**WHAT YOU NEED TO DO**:
Please filter the listing below and copy out the lines that hold "shelving".

EXCERPTED RECORDS: Begin

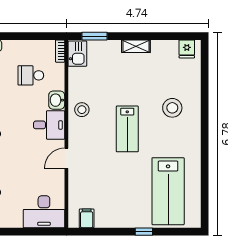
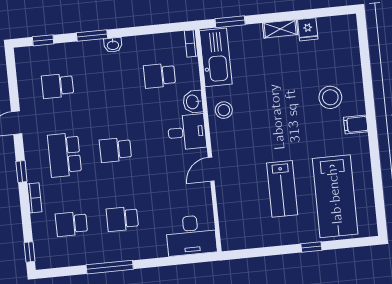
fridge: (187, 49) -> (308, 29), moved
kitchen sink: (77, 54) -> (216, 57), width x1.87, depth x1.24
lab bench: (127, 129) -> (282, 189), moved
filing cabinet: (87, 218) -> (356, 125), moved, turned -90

EXCERPTED RECORDS: End
EXCERPTED RECORDS: Begin

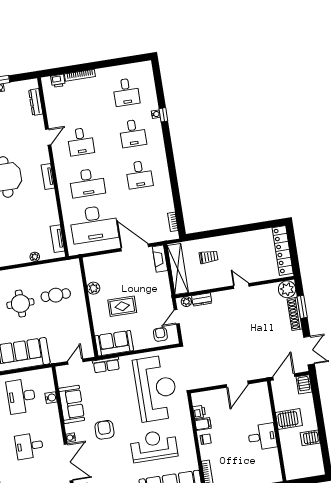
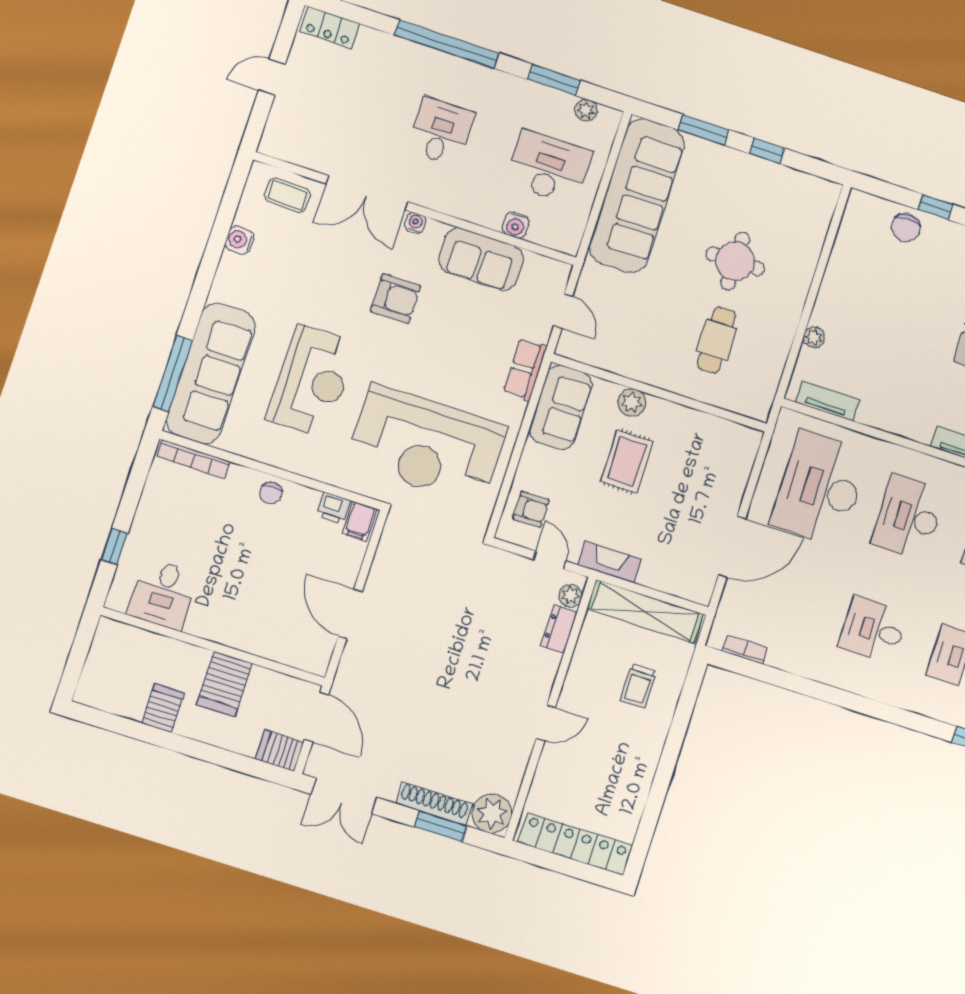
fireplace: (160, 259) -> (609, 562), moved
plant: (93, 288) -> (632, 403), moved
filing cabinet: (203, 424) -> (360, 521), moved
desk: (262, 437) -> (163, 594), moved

EXCERPTED RECORDS: End
EXCERPTED RECORDS: Begin

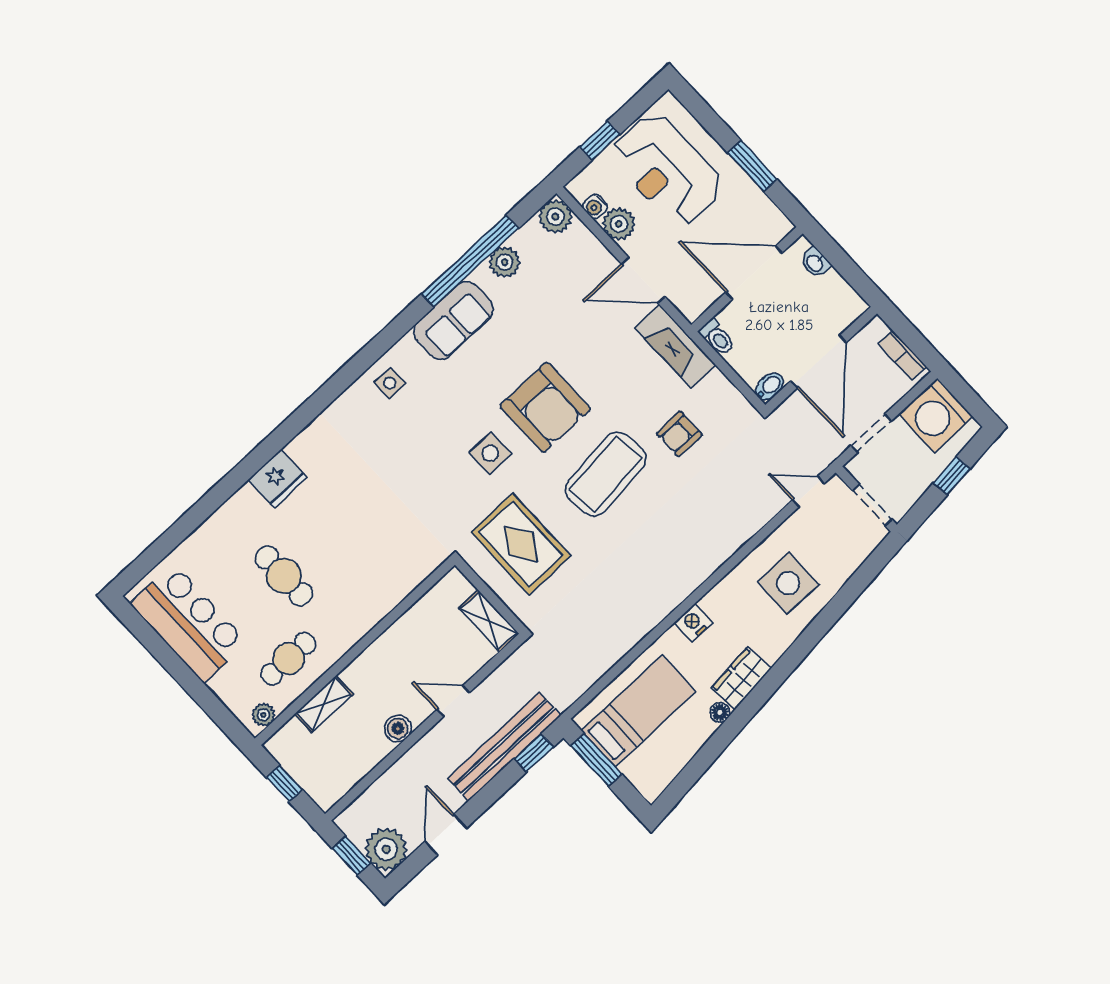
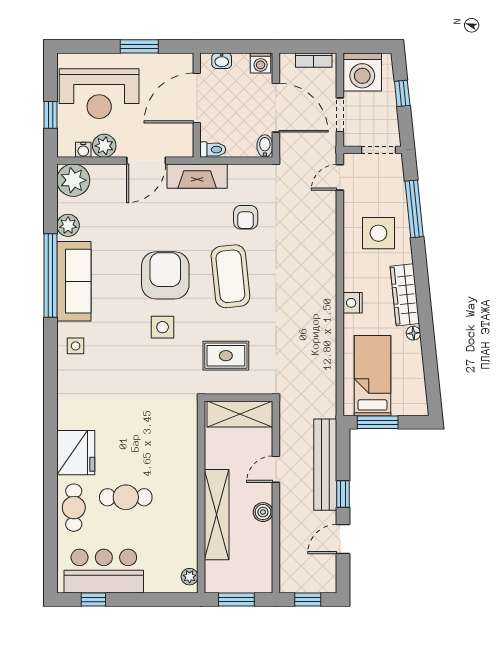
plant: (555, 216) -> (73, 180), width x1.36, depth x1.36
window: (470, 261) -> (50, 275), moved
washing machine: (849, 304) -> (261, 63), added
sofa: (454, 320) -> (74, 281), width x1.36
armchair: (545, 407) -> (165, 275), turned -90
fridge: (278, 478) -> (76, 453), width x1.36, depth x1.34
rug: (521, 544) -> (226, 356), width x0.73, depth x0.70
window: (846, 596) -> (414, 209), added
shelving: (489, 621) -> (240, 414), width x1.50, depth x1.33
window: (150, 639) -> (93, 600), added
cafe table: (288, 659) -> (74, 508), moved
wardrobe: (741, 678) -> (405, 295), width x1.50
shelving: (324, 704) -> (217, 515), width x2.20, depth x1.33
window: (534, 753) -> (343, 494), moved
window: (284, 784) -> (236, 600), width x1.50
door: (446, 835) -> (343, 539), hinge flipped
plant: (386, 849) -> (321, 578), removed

EXCERPTED RECORDS: End

**WRITTEN ANSWER**:
shelving: (489, 621) -> (240, 414), width x1.50, depth x1.33
shelving: (324, 704) -> (217, 515), width x2.20, depth x1.33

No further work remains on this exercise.